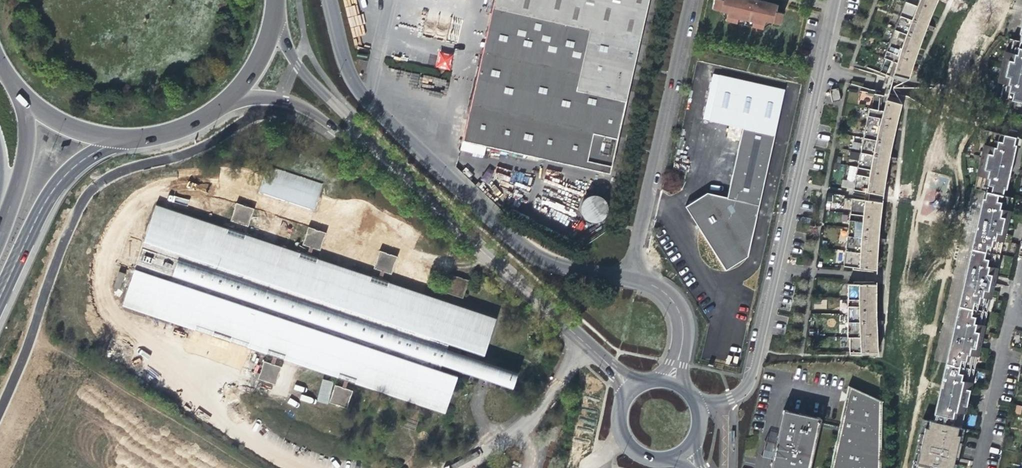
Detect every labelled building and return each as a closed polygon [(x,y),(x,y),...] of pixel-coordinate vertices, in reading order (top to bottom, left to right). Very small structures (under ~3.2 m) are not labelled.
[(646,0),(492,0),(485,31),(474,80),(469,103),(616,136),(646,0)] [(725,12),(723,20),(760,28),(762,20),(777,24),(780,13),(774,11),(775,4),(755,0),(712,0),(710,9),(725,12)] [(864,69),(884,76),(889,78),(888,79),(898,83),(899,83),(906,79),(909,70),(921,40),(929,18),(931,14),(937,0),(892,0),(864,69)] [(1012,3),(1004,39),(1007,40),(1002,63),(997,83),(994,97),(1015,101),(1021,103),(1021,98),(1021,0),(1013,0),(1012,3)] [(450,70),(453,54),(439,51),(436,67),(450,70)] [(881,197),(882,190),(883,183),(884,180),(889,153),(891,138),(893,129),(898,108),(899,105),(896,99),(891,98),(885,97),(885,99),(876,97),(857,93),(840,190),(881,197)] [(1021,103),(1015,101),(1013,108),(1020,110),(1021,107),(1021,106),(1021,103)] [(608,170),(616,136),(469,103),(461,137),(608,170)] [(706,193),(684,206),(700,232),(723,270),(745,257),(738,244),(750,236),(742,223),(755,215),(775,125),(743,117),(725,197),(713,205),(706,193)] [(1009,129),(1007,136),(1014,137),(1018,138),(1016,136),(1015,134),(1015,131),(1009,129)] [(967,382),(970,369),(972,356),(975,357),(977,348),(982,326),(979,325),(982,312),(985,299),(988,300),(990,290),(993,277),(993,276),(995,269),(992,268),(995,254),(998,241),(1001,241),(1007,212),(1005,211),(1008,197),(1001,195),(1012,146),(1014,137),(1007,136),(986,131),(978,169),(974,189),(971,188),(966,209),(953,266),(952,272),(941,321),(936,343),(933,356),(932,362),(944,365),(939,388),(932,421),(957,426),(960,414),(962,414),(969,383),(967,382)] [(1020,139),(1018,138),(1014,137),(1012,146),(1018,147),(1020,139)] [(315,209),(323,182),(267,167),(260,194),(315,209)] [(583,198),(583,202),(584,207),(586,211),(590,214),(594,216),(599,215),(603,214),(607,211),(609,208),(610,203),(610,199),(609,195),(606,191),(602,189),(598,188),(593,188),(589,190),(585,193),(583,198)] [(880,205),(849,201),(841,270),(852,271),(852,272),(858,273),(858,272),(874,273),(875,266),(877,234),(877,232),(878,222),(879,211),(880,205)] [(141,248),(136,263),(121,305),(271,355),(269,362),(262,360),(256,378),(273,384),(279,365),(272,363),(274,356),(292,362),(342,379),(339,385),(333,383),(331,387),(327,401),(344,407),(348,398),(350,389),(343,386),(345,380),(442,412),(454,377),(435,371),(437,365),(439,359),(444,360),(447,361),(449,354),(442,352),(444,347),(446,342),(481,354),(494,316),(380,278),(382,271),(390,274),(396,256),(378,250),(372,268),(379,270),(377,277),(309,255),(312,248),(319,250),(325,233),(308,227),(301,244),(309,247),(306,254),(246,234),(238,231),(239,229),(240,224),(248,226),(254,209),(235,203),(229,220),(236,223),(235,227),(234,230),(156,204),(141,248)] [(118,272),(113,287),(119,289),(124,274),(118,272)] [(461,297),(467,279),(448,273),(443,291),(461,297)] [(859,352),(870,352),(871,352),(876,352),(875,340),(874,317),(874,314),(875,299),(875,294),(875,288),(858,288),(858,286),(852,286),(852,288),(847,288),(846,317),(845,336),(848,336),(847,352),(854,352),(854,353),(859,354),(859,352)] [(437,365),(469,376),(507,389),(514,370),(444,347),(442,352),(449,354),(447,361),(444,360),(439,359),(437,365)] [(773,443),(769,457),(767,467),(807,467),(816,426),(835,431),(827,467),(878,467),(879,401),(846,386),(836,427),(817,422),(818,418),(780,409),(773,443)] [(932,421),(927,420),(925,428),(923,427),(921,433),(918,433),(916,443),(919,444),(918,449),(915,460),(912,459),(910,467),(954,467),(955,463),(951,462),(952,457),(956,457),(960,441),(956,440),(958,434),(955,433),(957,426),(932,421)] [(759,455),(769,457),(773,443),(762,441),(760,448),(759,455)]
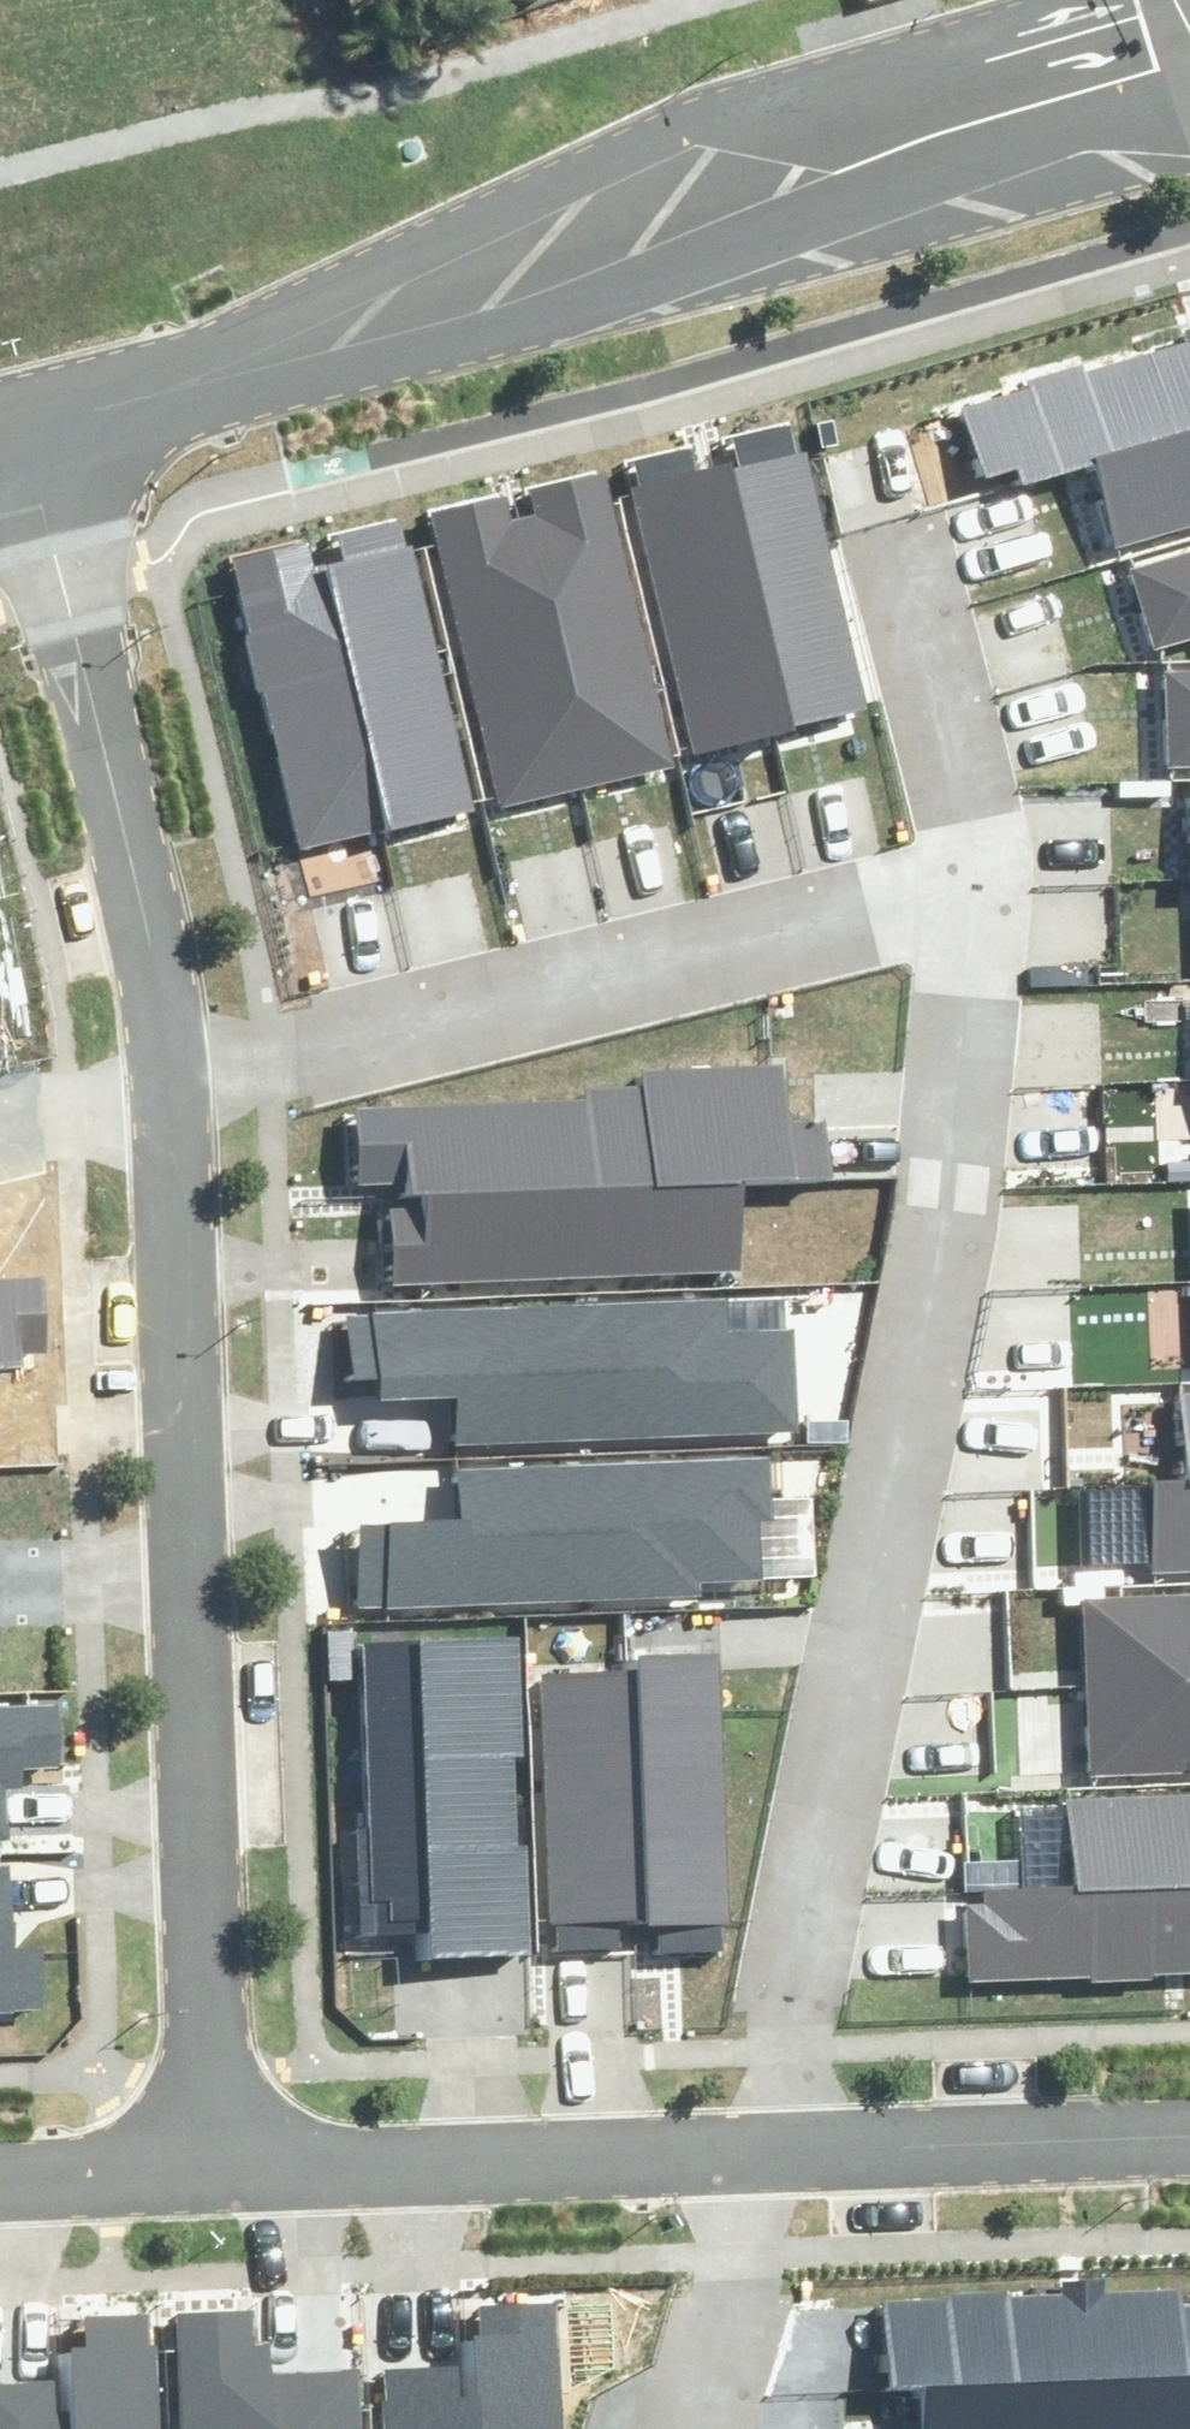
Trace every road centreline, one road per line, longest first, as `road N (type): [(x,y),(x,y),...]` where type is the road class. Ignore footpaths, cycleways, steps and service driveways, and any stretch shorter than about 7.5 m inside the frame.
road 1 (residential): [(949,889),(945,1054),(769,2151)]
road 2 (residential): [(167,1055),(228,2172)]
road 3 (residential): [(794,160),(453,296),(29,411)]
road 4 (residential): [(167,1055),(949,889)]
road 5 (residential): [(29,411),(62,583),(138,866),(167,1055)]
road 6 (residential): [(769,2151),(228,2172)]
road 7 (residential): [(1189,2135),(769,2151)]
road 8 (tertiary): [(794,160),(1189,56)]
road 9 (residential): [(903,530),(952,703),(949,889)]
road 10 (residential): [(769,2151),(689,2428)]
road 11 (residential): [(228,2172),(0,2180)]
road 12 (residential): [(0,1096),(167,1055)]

- ACTIVITY
Put each line of the listing above into the copy exactly, dropping the pictures.

- RESULT
Detect every labelled building and return each as a closed polygon [(x,y),(x,y),...] of pixel-coordinate vertices, in reading order (top to bottom, left to right). Very small structures (under ~3.2 m) are not labelled.
[(646,0),(492,0),(485,31),(474,80),(469,103),(616,136),(646,0)] [(725,12),(723,20),(760,28),(762,20),(777,24),(780,13),(774,11),(775,4),(755,0),(712,0),(710,9),(725,12)] [(864,69),(884,76),(889,78),(888,79),(898,83),(899,83),(906,79),(909,70),(921,40),(929,18),(931,14),(937,0),(892,0),(864,69)] [(1012,3),(1004,39),(1007,40),(1002,63),(997,83),(994,97),(1015,101),(1021,103),(1021,98),(1021,0),(1013,0),(1012,3)] [(450,70),(453,54),(439,51),(436,67),(450,70)] [(881,197),(882,190),(883,183),(884,180),(889,153),(891,138),(893,129),(898,108),(899,105),(896,99),(891,98),(885,97),(885,99),(876,97),(857,93),(840,190),(881,197)] [(1021,103),(1015,101),(1013,108),(1020,110),(1021,107),(1021,106),(1021,103)] [(608,170),(616,136),(469,103),(461,137),(608,170)] [(706,193),(684,206),(700,232),(723,270),(745,257),(738,244),(750,236),(742,223),(755,215),(775,125),(743,117),(725,197),(713,205),(706,193)] [(1009,129),(1007,136),(1014,137),(1018,138),(1016,136),(1015,134),(1015,131),(1009,129)] [(967,382),(970,369),(972,356),(975,357),(977,348),(982,326),(979,325),(982,312),(985,299),(988,300),(990,290),(993,277),(993,276),(995,269),(992,268),(995,254),(998,241),(1001,241),(1007,212),(1005,211),(1008,197),(1001,195),(1012,146),(1014,137),(1007,136),(986,131),(978,169),(974,189),(971,188),(966,209),(953,266),(952,272),(941,321),(936,343),(933,356),(932,362),(944,365),(939,388),(932,421),(957,426),(960,414),(962,414),(969,383),(967,382)] [(1020,139),(1018,138),(1014,137),(1012,146),(1018,147),(1020,139)] [(315,209),(323,182),(267,167),(260,194),(315,209)] [(583,198),(583,202),(584,207),(586,211),(590,214),(594,216),(599,215),(603,214),(607,211),(609,208),(610,203),(610,199),(609,195),(606,191),(602,189),(598,188),(593,188),(589,190),(585,193),(583,198)] [(880,205),(849,201),(841,270),(852,271),(852,272),(858,273),(858,272),(874,273),(875,266),(877,234),(877,232),(878,222),(879,211),(880,205)] [(141,248),(136,263),(121,305),(271,355),(269,362),(262,360),(256,378),(273,384),(279,365),(272,363),(274,356),(292,362),(342,379),(339,385),(333,383),(331,387),(327,401),(344,407),(348,398),(350,389),(343,386),(345,380),(442,412),(454,377),(435,371),(437,365),(439,359),(444,360),(447,361),(449,354),(442,352),(444,347),(446,342),(481,354),(494,316),(380,278),(382,271),(390,274),(396,256),(378,250),(372,268),(379,270),(377,277),(309,255),(312,248),(319,250),(325,233),(308,227),(301,244),(309,247),(306,254),(246,234),(238,231),(239,229),(240,224),(248,226),(254,209),(235,203),(229,220),(236,223),(235,227),(234,230),(156,204),(141,248)] [(118,272),(113,287),(119,289),(124,274),(118,272)] [(461,297),(467,279),(448,273),(443,291),(461,297)] [(859,352),(870,352),(871,352),(876,352),(875,340),(874,317),(874,314),(875,299),(875,294),(875,288),(858,288),(858,286),(852,286),(852,288),(847,288),(846,317),(845,336),(848,336),(847,352),(854,352),(854,353),(859,354),(859,352)] [(437,365),(469,376),(507,389),(514,370),(444,347),(442,352),(449,354),(447,361),(444,360),(439,359),(437,365)] [(773,443),(769,457),(767,467),(807,467),(816,426),(835,431),(827,467),(878,467),(879,401),(846,386),(836,427),(817,422),(818,418),(780,409),(773,443)] [(932,421),(927,420),(925,428),(923,427),(921,433),(918,433),(916,443),(919,444),(918,449),(915,460),(912,459),(910,467),(954,467),(955,463),(951,462),(952,457),(956,457),(960,441),(956,440),(958,434),(955,433),(957,426),(932,421)] [(759,455),(769,457),(773,443),(762,441),(760,448),(759,455)]
Trace every road centreline, one road per line, longest first, as `road N (type): [(x,y),(x,y),...]` where type is the road class. Ignore footpaths, cycleways, steps and service driveways, and any stretch shorter than about 7.5 m inside the frame.
road 1 (residential): [(949,889),(945,1054),(769,2151)]
road 2 (residential): [(167,1055),(228,2172)]
road 3 (residential): [(794,160),(453,296),(29,411)]
road 4 (residential): [(167,1055),(949,889)]
road 5 (residential): [(29,411),(62,583),(138,866),(167,1055)]
road 6 (residential): [(769,2151),(228,2172)]
road 7 (residential): [(1189,2135),(769,2151)]
road 8 (tertiary): [(794,160),(1189,56)]
road 9 (residential): [(903,530),(952,703),(949,889)]
road 10 (residential): [(769,2151),(689,2428)]
road 11 (residential): [(228,2172),(0,2180)]
road 12 (residential): [(0,1096),(167,1055)]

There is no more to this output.